§ Goal of the exercise
Write the listing out once more, with every line exactly as it stands.

§ Supplied records
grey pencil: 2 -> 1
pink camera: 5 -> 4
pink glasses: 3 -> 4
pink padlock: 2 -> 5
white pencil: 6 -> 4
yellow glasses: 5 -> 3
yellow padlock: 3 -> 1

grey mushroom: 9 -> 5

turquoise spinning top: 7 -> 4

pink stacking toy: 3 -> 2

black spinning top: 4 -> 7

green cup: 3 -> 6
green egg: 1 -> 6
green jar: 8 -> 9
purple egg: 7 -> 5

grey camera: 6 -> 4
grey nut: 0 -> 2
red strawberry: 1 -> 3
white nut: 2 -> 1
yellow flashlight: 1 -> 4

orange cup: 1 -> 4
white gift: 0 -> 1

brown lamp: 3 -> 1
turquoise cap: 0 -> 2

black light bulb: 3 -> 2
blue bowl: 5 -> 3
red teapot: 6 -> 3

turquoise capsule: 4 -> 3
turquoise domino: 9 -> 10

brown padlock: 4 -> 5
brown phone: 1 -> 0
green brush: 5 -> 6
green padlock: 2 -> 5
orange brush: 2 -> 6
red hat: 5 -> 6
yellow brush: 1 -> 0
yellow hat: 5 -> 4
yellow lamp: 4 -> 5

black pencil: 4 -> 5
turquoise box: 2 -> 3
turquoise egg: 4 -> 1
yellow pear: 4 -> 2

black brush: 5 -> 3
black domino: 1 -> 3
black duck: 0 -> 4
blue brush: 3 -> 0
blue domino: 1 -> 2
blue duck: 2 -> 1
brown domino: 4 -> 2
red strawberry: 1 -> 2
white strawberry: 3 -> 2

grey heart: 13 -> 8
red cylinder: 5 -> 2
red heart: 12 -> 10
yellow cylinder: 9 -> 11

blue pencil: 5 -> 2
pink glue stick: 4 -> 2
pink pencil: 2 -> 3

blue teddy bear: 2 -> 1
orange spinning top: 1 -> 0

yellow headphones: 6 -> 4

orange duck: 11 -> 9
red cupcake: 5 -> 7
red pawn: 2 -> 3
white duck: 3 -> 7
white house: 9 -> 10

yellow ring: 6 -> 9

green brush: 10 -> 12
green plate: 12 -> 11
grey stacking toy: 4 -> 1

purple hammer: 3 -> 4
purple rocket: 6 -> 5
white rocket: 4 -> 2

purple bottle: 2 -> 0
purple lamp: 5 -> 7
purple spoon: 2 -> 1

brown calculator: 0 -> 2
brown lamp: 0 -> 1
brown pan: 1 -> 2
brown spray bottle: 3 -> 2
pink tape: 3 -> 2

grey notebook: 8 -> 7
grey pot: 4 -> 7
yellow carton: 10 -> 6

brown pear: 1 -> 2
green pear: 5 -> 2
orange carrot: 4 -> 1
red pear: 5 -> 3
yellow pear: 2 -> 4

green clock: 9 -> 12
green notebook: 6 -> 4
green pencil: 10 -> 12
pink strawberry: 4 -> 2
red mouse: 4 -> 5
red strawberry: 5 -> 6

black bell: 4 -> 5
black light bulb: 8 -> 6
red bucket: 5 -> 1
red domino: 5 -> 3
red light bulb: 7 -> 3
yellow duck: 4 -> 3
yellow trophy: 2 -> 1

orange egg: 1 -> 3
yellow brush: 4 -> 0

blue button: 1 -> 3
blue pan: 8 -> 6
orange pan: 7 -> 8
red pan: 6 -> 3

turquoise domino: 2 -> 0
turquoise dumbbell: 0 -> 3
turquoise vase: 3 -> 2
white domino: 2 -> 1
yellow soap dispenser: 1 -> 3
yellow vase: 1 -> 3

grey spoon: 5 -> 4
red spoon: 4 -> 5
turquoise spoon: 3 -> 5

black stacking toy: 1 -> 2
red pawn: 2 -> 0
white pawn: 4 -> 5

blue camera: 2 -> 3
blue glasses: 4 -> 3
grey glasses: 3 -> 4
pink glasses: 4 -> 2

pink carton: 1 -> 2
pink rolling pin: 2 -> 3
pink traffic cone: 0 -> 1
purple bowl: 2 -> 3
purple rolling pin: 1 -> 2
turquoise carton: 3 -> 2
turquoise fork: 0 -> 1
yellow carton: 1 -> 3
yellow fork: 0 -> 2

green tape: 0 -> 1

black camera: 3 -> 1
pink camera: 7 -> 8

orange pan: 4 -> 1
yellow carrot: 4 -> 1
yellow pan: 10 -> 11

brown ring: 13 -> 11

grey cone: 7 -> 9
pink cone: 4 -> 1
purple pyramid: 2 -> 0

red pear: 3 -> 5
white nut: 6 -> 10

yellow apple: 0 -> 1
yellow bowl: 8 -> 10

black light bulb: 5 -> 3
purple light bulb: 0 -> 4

§ Solution to this task
grey pencil: 2 -> 1
pink camera: 5 -> 4
pink glasses: 3 -> 4
pink padlock: 2 -> 5
white pencil: 6 -> 4
yellow glasses: 5 -> 3
yellow padlock: 3 -> 1

grey mushroom: 9 -> 5

turquoise spinning top: 7 -> 4

pink stacking toy: 3 -> 2

black spinning top: 4 -> 7

green cup: 3 -> 6
green egg: 1 -> 6
green jar: 8 -> 9
purple egg: 7 -> 5

grey camera: 6 -> 4
grey nut: 0 -> 2
red strawberry: 1 -> 3
white nut: 2 -> 1
yellow flashlight: 1 -> 4

orange cup: 1 -> 4
white gift: 0 -> 1

brown lamp: 3 -> 1
turquoise cap: 0 -> 2

black light bulb: 3 -> 2
blue bowl: 5 -> 3
red teapot: 6 -> 3

turquoise capsule: 4 -> 3
turquoise domino: 9 -> 10

brown padlock: 4 -> 5
brown phone: 1 -> 0
green brush: 5 -> 6
green padlock: 2 -> 5
orange brush: 2 -> 6
red hat: 5 -> 6
yellow brush: 1 -> 0
yellow hat: 5 -> 4
yellow lamp: 4 -> 5

black pencil: 4 -> 5
turquoise box: 2 -> 3
turquoise egg: 4 -> 1
yellow pear: 4 -> 2

black brush: 5 -> 3
black domino: 1 -> 3
black duck: 0 -> 4
blue brush: 3 -> 0
blue domino: 1 -> 2
blue duck: 2 -> 1
brown domino: 4 -> 2
red strawberry: 1 -> 2
white strawberry: 3 -> 2

grey heart: 13 -> 8
red cylinder: 5 -> 2
red heart: 12 -> 10
yellow cylinder: 9 -> 11

blue pencil: 5 -> 2
pink glue stick: 4 -> 2
pink pencil: 2 -> 3

blue teddy bear: 2 -> 1
orange spinning top: 1 -> 0

yellow headphones: 6 -> 4

orange duck: 11 -> 9
red cupcake: 5 -> 7
red pawn: 2 -> 3
white duck: 3 -> 7
white house: 9 -> 10

yellow ring: 6 -> 9

green brush: 10 -> 12
green plate: 12 -> 11
grey stacking toy: 4 -> 1

purple hammer: 3 -> 4
purple rocket: 6 -> 5
white rocket: 4 -> 2

purple bottle: 2 -> 0
purple lamp: 5 -> 7
purple spoon: 2 -> 1

brown calculator: 0 -> 2
brown lamp: 0 -> 1
brown pan: 1 -> 2
brown spray bottle: 3 -> 2
pink tape: 3 -> 2

grey notebook: 8 -> 7
grey pot: 4 -> 7
yellow carton: 10 -> 6

brown pear: 1 -> 2
green pear: 5 -> 2
orange carrot: 4 -> 1
red pear: 5 -> 3
yellow pear: 2 -> 4

green clock: 9 -> 12
green notebook: 6 -> 4
green pencil: 10 -> 12
pink strawberry: 4 -> 2
red mouse: 4 -> 5
red strawberry: 5 -> 6

black bell: 4 -> 5
black light bulb: 8 -> 6
red bucket: 5 -> 1
red domino: 5 -> 3
red light bulb: 7 -> 3
yellow duck: 4 -> 3
yellow trophy: 2 -> 1

orange egg: 1 -> 3
yellow brush: 4 -> 0

blue button: 1 -> 3
blue pan: 8 -> 6
orange pan: 7 -> 8
red pan: 6 -> 3

turquoise domino: 2 -> 0
turquoise dumbbell: 0 -> 3
turquoise vase: 3 -> 2
white domino: 2 -> 1
yellow soap dispenser: 1 -> 3
yellow vase: 1 -> 3

grey spoon: 5 -> 4
red spoon: 4 -> 5
turquoise spoon: 3 -> 5

black stacking toy: 1 -> 2
red pawn: 2 -> 0
white pawn: 4 -> 5

blue camera: 2 -> 3
blue glasses: 4 -> 3
grey glasses: 3 -> 4
pink glasses: 4 -> 2

pink carton: 1 -> 2
pink rolling pin: 2 -> 3
pink traffic cone: 0 -> 1
purple bowl: 2 -> 3
purple rolling pin: 1 -> 2
turquoise carton: 3 -> 2
turquoise fork: 0 -> 1
yellow carton: 1 -> 3
yellow fork: 0 -> 2

green tape: 0 -> 1

black camera: 3 -> 1
pink camera: 7 -> 8

orange pan: 4 -> 1
yellow carrot: 4 -> 1
yellow pan: 10 -> 11

brown ring: 13 -> 11

grey cone: 7 -> 9
pink cone: 4 -> 1
purple pyramid: 2 -> 0

red pear: 3 -> 5
white nut: 6 -> 10

yellow apple: 0 -> 1
yellow bowl: 8 -> 10

black light bulb: 5 -> 3
purple light bulb: 0 -> 4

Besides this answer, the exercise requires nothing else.